Stored dataset items
------------------------------------------------------------

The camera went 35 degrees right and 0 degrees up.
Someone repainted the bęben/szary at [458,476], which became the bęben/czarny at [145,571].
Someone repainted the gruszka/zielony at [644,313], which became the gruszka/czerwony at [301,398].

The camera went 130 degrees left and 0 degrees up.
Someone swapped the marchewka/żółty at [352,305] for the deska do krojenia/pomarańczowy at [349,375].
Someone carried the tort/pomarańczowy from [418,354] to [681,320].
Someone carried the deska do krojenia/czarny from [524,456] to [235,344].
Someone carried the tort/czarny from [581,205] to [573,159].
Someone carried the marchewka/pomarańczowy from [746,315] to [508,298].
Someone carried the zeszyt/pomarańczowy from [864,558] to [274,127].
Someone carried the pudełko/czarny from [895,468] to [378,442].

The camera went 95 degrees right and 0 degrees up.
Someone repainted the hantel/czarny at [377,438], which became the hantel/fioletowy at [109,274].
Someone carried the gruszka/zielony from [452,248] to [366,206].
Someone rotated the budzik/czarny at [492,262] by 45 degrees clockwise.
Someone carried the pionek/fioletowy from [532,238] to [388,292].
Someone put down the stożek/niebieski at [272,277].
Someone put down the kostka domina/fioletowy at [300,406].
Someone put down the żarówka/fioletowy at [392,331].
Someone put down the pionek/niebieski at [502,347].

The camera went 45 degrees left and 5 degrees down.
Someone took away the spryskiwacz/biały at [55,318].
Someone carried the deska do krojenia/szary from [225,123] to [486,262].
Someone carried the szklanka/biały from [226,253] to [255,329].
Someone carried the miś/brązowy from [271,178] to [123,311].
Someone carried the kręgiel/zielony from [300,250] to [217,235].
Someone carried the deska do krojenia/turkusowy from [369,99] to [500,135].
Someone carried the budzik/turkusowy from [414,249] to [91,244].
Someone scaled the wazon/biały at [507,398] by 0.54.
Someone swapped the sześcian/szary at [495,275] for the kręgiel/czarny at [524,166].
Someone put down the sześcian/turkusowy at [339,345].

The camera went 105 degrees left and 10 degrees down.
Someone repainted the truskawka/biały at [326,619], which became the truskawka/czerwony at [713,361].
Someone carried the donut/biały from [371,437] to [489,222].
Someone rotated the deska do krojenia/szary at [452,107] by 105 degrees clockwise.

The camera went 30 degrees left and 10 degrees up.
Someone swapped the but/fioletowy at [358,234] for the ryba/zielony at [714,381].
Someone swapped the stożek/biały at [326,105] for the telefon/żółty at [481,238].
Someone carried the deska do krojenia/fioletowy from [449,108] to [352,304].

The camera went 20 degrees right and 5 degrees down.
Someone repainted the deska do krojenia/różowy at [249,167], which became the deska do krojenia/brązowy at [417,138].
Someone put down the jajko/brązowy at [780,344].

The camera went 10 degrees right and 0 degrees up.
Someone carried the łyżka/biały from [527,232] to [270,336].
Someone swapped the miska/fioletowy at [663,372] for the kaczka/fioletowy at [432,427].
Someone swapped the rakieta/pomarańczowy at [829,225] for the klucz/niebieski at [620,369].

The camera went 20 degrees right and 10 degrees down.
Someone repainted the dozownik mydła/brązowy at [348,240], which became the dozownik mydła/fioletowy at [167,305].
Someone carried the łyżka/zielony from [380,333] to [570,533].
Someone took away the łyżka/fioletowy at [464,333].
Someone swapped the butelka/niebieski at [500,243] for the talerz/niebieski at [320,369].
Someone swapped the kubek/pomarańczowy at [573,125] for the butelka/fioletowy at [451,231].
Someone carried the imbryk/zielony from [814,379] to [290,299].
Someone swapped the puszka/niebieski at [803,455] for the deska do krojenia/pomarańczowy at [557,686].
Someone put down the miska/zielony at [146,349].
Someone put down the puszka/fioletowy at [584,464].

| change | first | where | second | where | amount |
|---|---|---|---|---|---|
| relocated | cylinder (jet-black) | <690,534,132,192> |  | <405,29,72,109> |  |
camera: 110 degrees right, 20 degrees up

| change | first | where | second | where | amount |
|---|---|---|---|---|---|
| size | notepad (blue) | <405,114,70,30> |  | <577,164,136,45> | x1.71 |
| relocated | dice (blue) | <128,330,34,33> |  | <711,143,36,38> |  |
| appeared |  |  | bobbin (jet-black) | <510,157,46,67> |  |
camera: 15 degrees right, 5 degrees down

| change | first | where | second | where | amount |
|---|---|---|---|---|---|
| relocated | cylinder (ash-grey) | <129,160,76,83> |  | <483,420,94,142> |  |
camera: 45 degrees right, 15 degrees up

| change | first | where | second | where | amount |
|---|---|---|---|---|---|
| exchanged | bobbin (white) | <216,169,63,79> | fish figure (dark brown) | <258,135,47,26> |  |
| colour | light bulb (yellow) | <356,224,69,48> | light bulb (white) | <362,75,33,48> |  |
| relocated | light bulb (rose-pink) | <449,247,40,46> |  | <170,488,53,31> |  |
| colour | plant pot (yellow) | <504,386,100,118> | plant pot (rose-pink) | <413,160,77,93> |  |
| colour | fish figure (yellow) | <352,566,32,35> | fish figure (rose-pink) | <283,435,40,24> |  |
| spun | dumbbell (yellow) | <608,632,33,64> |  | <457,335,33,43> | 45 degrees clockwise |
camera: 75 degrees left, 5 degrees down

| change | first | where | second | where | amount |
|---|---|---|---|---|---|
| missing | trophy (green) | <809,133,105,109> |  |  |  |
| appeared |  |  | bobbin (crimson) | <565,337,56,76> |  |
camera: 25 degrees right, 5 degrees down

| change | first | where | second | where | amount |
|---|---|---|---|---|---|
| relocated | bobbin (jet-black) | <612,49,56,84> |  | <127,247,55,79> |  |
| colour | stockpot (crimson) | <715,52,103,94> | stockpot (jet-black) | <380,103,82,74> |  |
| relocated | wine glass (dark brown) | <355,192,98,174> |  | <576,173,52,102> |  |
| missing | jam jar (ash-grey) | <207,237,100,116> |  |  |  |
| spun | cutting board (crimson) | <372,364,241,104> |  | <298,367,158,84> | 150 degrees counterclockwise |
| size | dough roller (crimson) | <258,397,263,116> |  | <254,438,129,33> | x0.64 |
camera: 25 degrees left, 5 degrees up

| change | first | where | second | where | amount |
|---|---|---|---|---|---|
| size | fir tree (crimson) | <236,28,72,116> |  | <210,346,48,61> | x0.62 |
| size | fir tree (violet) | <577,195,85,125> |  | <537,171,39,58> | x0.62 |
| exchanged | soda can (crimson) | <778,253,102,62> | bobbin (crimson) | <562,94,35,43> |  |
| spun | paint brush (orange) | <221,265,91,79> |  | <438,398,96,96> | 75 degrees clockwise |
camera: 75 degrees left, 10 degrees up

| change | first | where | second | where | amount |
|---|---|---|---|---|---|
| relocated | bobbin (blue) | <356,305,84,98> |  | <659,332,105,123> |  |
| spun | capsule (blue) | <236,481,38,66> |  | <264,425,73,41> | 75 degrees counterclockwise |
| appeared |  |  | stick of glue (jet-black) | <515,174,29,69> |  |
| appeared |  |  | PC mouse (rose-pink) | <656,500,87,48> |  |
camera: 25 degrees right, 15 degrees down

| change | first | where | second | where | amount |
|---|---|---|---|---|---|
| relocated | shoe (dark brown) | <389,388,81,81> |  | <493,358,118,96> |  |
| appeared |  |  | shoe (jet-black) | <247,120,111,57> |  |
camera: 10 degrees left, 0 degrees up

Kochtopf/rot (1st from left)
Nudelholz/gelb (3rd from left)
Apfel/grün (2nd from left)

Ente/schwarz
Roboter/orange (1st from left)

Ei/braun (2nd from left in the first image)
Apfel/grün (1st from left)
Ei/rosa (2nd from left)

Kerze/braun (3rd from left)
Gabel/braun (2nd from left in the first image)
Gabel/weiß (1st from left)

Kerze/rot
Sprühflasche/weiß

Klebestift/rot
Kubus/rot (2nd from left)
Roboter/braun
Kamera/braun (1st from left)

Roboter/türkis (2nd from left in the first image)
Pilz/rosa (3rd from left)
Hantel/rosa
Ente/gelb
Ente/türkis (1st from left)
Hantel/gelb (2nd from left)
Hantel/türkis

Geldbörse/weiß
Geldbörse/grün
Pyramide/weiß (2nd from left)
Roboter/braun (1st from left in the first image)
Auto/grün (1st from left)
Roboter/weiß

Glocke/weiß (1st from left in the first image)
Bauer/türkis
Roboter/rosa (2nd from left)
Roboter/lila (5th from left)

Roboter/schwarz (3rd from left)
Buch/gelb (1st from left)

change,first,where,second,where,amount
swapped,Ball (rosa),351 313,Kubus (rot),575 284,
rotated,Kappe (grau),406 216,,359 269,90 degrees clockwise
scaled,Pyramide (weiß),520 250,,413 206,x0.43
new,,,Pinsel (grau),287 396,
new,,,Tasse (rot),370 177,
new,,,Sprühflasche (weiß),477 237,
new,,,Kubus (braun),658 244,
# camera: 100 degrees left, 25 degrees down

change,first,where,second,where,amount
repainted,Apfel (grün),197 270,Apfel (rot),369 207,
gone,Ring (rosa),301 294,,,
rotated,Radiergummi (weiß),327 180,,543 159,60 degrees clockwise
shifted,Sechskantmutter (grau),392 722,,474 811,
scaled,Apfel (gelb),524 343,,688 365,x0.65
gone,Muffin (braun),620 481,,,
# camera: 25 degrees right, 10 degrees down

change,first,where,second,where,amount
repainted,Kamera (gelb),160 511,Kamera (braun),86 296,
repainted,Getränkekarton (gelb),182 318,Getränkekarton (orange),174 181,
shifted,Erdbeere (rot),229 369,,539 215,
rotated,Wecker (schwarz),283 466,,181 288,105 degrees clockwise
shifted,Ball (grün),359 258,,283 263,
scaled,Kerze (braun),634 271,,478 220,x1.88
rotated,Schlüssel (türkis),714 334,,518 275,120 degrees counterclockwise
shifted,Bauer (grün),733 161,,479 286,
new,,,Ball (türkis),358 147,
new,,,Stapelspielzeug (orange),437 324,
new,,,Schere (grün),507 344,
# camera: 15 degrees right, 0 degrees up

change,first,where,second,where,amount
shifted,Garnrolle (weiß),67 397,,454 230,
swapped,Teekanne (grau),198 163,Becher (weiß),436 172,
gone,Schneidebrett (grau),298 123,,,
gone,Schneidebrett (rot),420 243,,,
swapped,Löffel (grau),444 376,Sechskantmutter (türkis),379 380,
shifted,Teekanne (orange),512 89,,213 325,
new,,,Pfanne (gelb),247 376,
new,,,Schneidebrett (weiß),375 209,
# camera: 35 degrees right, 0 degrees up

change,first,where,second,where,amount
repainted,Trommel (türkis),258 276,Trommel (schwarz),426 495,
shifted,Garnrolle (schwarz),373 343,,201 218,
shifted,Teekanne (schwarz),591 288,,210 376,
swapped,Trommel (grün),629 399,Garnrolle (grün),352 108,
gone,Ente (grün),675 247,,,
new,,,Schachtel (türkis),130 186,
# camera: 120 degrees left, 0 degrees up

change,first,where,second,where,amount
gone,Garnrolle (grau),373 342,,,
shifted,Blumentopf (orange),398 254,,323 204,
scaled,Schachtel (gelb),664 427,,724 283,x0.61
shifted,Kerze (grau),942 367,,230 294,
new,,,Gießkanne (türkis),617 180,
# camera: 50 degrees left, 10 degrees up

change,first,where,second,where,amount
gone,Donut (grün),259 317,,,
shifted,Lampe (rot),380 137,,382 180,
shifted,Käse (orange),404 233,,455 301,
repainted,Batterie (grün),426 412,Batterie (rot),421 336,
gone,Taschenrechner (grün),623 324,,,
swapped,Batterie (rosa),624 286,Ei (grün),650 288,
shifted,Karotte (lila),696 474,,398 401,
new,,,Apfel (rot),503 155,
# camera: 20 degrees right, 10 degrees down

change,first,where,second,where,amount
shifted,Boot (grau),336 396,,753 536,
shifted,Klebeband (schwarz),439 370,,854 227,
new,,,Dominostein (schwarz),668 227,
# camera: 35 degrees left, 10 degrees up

------------------------------------------------------------

### Exercise
Whenever a line of the data holds the string "crimson", pick that line out.

### Finished exercise
| appeared |  |  | bobbin (crimson) | <565,337,56,76> |  |
| colour | stockpot (crimson) | <715,52,103,94> | stockpot (jet-black) | <380,103,82,74> |  |
| spun | cutting board (crimson) | <372,364,241,104> |  | <298,367,158,84> | 150 degrees counterclockwise |
| size | dough roller (crimson) | <258,397,263,116> |  | <254,438,129,33> | x0.64 |
| size | fir tree (crimson) | <236,28,72,116> |  | <210,346,48,61> | x0.62 |
| exchanged | soda can (crimson) | <778,253,102,62> | bobbin (crimson) | <562,94,35,43> |  |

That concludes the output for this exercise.